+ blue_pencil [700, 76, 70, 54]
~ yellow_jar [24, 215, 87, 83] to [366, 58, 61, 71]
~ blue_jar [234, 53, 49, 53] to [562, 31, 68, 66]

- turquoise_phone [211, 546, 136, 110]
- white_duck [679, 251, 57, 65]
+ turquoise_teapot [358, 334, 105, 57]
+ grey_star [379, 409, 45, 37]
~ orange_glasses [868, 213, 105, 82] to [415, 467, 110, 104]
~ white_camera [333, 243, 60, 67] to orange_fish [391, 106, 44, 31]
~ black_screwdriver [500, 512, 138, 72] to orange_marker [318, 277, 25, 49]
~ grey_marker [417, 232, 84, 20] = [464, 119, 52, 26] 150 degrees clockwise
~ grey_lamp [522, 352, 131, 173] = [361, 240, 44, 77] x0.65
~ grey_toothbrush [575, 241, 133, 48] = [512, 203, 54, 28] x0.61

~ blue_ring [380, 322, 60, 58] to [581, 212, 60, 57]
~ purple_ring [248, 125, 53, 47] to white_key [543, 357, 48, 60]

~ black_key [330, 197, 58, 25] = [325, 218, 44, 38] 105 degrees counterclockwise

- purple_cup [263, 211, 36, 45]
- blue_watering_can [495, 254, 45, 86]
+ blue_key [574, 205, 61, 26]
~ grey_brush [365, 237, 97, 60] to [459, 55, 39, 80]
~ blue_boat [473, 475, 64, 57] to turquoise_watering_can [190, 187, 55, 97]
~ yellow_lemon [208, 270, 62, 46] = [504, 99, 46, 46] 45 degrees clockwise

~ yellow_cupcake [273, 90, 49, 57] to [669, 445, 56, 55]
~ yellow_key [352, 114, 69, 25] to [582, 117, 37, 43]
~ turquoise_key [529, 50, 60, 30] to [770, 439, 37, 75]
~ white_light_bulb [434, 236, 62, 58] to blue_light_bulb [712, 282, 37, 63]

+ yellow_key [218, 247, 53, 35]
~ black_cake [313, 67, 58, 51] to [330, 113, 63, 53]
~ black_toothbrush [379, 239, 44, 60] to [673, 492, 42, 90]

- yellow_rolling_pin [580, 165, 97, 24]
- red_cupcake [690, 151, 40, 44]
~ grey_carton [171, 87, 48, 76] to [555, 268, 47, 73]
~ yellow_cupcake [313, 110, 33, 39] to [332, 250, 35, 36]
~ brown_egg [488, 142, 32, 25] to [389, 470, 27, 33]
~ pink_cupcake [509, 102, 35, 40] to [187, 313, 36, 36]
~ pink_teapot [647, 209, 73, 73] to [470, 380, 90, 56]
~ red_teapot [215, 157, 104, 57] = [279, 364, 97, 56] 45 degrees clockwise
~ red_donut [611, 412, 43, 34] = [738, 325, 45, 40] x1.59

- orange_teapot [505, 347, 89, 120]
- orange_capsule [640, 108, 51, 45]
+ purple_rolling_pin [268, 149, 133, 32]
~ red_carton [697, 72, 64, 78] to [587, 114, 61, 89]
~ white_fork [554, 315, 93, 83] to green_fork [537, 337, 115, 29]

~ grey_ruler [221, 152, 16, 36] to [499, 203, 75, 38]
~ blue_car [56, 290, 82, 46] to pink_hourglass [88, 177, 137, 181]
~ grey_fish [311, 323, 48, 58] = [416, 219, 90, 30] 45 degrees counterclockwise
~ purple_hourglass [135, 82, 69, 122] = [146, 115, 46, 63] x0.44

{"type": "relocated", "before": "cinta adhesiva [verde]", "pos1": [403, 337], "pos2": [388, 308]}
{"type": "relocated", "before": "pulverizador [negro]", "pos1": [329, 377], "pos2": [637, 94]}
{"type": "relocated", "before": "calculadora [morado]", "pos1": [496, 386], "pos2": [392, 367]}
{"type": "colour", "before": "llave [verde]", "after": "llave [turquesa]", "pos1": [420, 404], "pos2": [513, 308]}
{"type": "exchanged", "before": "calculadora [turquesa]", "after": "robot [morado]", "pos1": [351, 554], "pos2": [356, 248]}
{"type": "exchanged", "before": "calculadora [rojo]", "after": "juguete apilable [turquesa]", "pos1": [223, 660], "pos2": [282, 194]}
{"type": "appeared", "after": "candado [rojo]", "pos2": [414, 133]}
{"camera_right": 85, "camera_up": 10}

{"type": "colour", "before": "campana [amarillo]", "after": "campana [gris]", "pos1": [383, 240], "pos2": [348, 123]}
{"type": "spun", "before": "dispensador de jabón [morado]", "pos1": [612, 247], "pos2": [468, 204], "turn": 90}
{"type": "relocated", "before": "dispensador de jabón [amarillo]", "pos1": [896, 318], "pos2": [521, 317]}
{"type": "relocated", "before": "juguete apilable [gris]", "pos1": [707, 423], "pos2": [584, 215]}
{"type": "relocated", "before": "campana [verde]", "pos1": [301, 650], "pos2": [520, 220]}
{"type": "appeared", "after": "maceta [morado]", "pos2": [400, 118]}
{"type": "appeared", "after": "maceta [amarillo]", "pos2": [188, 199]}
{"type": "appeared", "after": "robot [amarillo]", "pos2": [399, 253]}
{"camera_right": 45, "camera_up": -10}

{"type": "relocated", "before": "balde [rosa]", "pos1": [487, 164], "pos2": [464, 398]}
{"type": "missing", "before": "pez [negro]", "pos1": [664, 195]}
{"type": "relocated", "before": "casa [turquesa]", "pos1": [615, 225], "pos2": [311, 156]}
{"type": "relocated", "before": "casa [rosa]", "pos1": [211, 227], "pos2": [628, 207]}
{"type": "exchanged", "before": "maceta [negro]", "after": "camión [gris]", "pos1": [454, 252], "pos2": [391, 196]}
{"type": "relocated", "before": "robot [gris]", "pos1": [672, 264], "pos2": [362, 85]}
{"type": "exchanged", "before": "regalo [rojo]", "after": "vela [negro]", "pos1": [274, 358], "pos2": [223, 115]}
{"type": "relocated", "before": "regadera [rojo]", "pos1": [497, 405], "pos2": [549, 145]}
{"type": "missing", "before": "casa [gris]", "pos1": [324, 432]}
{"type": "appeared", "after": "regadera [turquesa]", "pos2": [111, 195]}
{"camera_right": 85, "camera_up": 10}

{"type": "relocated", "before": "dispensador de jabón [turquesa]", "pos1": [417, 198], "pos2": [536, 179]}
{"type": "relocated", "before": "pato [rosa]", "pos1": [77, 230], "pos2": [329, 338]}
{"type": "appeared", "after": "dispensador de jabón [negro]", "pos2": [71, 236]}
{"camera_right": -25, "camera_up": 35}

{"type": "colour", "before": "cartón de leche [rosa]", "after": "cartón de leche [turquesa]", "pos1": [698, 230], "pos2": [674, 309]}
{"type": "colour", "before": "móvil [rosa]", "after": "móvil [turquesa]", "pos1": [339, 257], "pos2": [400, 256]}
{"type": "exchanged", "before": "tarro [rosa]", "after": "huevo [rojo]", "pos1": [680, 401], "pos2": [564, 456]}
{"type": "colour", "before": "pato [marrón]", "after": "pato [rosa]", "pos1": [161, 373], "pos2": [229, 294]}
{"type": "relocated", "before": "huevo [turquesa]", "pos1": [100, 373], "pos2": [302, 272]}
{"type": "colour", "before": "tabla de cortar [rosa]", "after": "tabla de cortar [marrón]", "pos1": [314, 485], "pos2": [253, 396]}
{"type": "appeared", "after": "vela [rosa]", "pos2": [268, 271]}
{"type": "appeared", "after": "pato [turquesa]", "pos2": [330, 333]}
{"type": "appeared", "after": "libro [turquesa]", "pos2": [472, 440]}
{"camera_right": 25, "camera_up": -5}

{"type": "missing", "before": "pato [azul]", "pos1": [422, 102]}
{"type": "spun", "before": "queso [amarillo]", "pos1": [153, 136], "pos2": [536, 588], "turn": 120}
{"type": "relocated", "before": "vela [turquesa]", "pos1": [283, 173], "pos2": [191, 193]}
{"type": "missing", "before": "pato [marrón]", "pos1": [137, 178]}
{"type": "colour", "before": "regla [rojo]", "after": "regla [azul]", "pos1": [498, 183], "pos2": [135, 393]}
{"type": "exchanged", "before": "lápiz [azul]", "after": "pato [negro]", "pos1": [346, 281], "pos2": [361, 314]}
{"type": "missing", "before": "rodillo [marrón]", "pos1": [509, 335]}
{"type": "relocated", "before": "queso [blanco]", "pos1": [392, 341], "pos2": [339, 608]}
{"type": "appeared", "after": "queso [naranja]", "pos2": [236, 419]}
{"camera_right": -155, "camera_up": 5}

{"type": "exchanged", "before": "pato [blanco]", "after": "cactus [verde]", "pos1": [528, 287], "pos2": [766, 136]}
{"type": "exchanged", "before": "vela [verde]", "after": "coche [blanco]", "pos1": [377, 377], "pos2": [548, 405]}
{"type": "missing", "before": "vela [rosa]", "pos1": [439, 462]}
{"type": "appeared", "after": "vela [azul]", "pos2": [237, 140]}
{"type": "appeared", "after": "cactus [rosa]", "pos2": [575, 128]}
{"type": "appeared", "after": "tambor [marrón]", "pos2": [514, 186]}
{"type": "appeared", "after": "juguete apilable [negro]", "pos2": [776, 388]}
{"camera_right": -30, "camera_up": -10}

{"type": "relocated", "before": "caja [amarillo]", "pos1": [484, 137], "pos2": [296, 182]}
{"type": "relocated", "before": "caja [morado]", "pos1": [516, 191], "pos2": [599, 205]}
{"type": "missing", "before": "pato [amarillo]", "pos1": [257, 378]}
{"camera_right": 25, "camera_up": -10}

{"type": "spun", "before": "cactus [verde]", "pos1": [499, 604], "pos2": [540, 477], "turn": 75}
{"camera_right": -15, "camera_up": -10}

**TASK DIRECTIONS:** Please write out the material word for word from its first line through the line holding "58, 61, 71]", including both, and no line past it.

**EXERCISE ANSWER:**
+ blue_pencil [700, 76, 70, 54]
~ yellow_jar [24, 215, 87, 83] to [366, 58, 61, 71]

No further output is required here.